▸ **Problem requirements**:
Your answer should be the lines below from the one with "camera: 10 degrees left, 5 degrees down" to the one with "none -> black key [472,328,523,365]", both included, given again exactly and with nothing added.

▸ **Extracted information**:
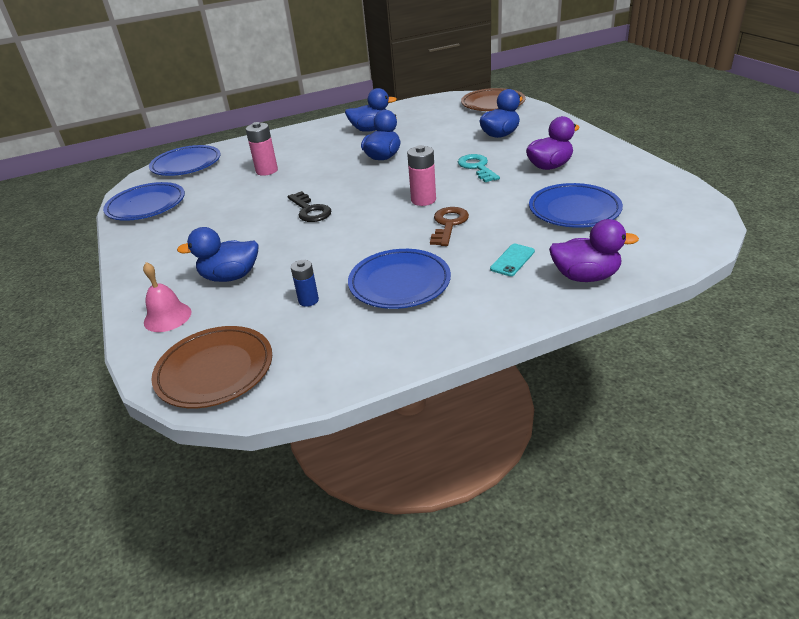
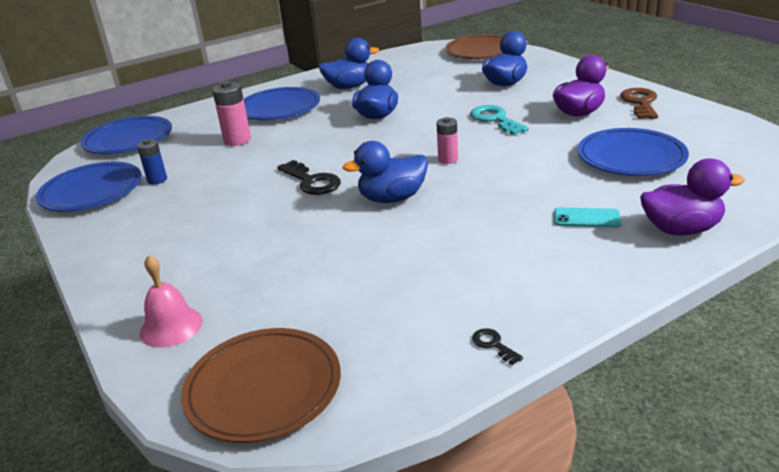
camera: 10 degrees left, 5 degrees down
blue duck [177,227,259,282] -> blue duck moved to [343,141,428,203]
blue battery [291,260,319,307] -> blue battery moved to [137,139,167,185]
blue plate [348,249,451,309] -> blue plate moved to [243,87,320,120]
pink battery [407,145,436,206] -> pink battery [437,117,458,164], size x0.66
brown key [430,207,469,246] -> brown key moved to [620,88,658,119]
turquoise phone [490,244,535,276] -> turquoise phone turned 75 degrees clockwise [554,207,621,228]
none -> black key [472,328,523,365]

...

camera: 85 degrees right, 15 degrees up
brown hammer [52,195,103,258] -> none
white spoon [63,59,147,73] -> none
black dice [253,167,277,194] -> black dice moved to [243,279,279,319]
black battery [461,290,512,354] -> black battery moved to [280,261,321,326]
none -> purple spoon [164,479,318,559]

--

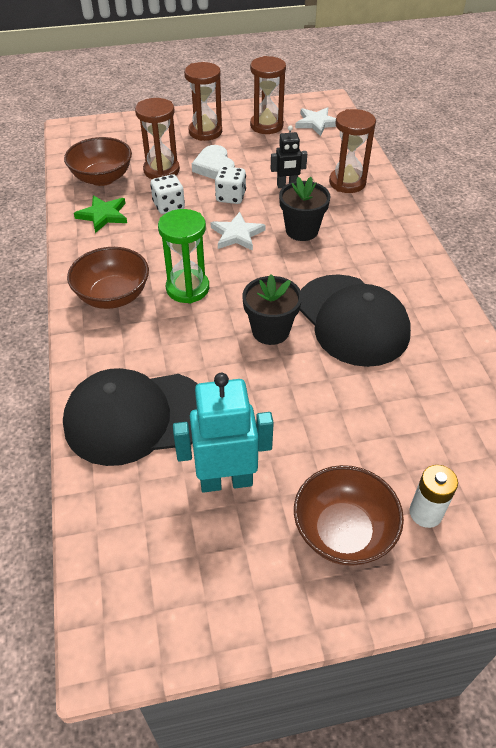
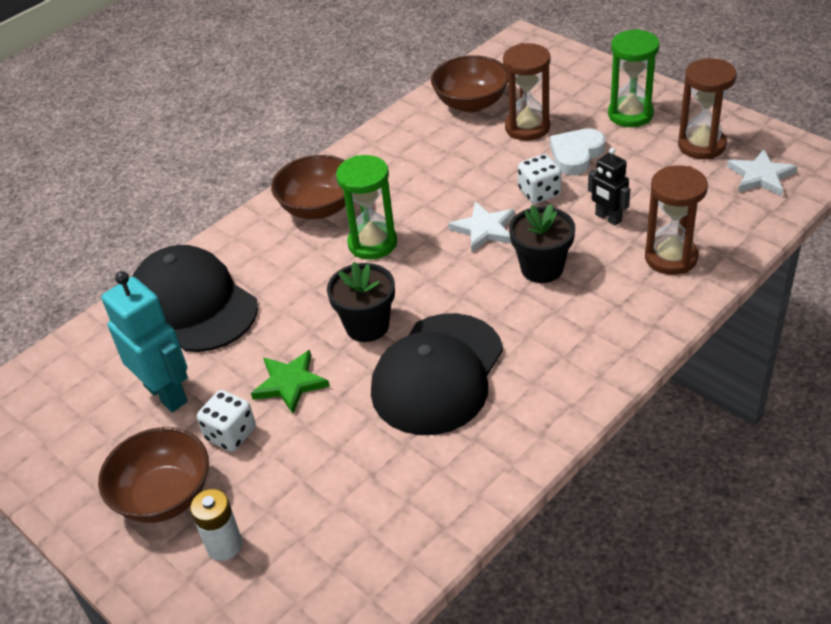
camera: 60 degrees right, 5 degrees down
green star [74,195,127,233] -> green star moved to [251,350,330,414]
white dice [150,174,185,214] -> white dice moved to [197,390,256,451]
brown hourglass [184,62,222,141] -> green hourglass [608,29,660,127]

▸ **Solution to this exercise**:
camera: 10 degrees left, 5 degrees down
blue duck [177,227,259,282] -> blue duck moved to [343,141,428,203]
blue battery [291,260,319,307] -> blue battery moved to [137,139,167,185]
blue plate [348,249,451,309] -> blue plate moved to [243,87,320,120]
pink battery [407,145,436,206] -> pink battery [437,117,458,164], size x0.66
brown key [430,207,469,246] -> brown key moved to [620,88,658,119]
turquoise phone [490,244,535,276] -> turquoise phone turned 75 degrees clockwise [554,207,621,228]
none -> black key [472,328,523,365]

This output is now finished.